:: DATA FOR THIS TASK ::
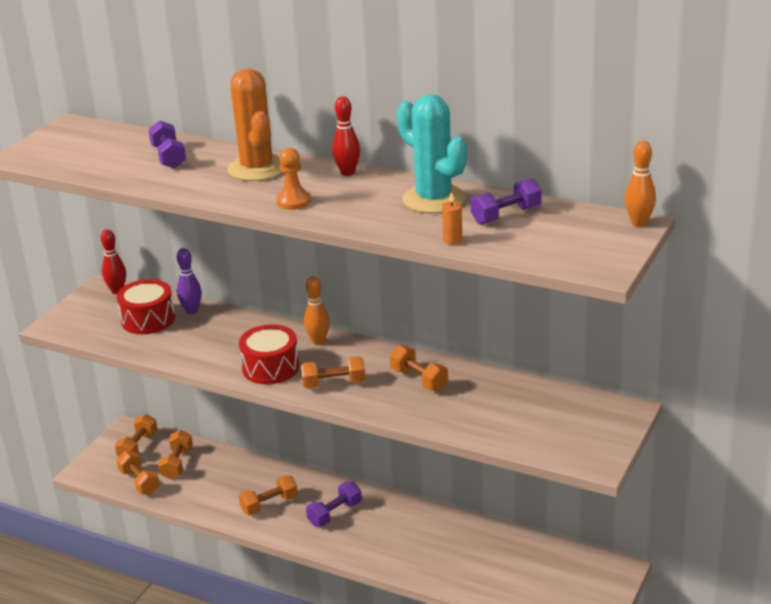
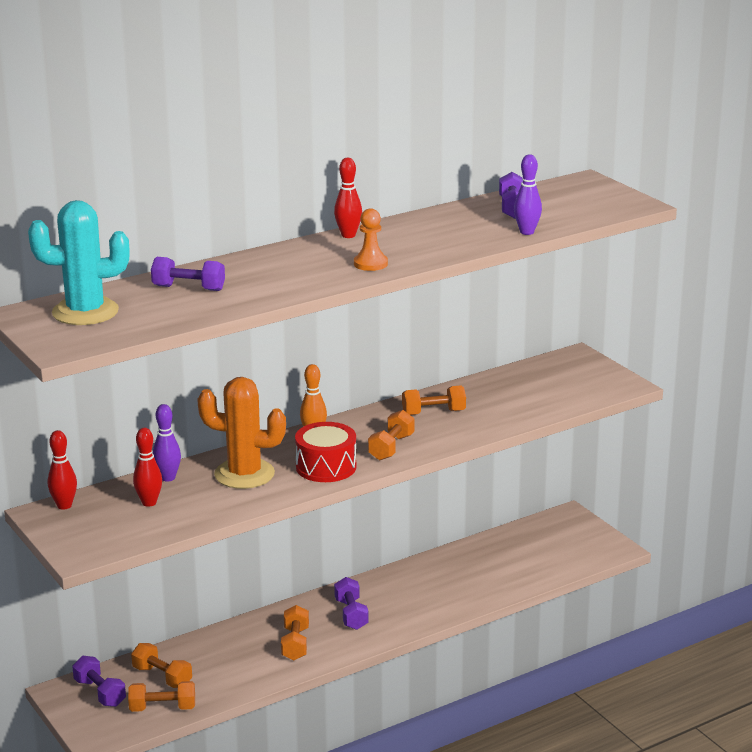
camera: 60 degrees left, 5 degrees down
orange dumbbell [115,414,158,457] -> purple dumbbell [72,656,126,707]
red drum [117,279,175,334] -> red bowling pin [133,428,162,507]
orange cactus [227,69,282,181] -> orange cactus moved to [197,377,286,489]
turquoise cactus [397,94,467,214] -> turquoise cactus moved to [28,200,130,325]
orange candle [442,192,462,245] -> purple bowling pin [514,154,542,235]
orange bowling pin [625,141,656,227] -> none

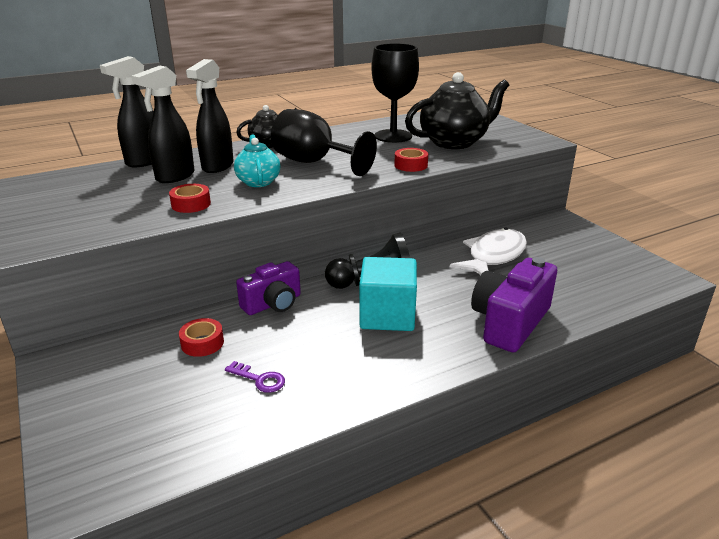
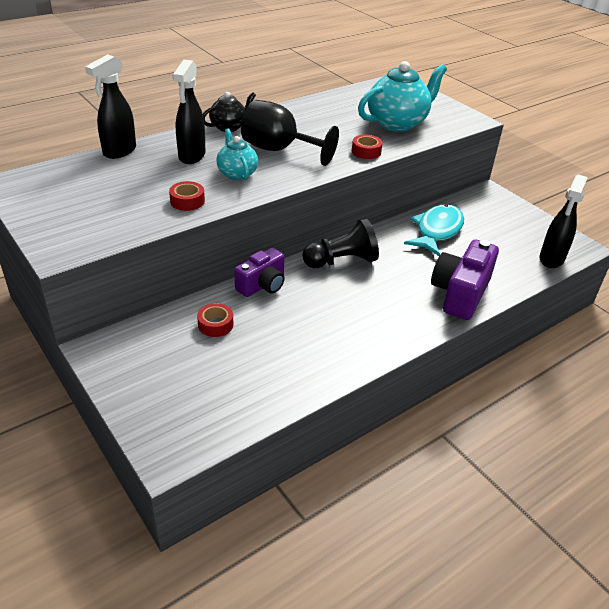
camera: 10 degrees left, 10 degrees up
black spray bottle [132,65,194,183] -> black spray bottle moved to [539,175,588,268]
purple key [225,361,285,393] -> none
turquoise cube [359,257,417,331] -> none
black goblet [371,43,419,143] -> none
black teapot [405,72,509,149] -> turquoise teapot [358,61,447,132]
white fish [450,227,527,275] -> turquoise fish [404,204,464,256]

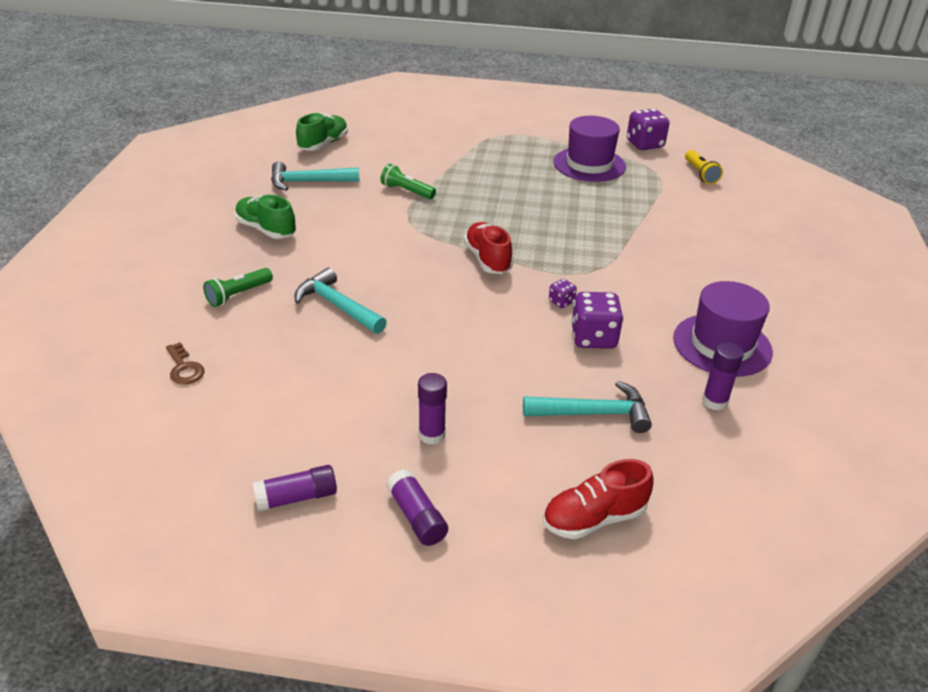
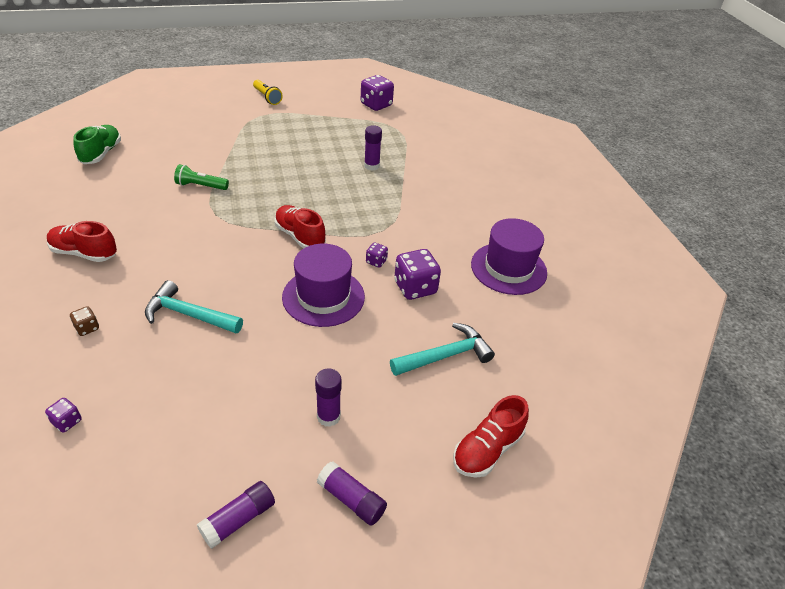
camera: 25 degrees left, 5 degrees up
brown key [166,342,204,385] -> purple dice [45,398,82,433]
green flashlight [203,268,273,307] -> brown dice [70,306,99,336]
green shoe [235,195,296,239] -> red shoe [47,221,117,262]
turquoise hammer [271,161,359,191] -> none
purple hat [553,116,626,182] -> purple hat moved to [282,244,365,327]
yellow flashlight [685,150,723,184] -> yellow flashlight moved to [253,80,283,105]
purple glue stick [702,342,744,411] -> purple glue stick moved to [364,125,382,171]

:: GOAL OF THE EXERCISE ::
Take the line above containing "orange cactus [227,69,282,181]", the line containing "orange bowling pin [625,141,656,227] -> none", and all lines in between, and copy them exactly without anything else.

:: WRITTEN ANSWER ::
orange cactus [227,69,282,181] -> orange cactus moved to [197,377,286,489]
turquoise cactus [397,94,467,214] -> turquoise cactus moved to [28,200,130,325]
orange candle [442,192,462,245] -> purple bowling pin [514,154,542,235]
orange bowling pin [625,141,656,227] -> none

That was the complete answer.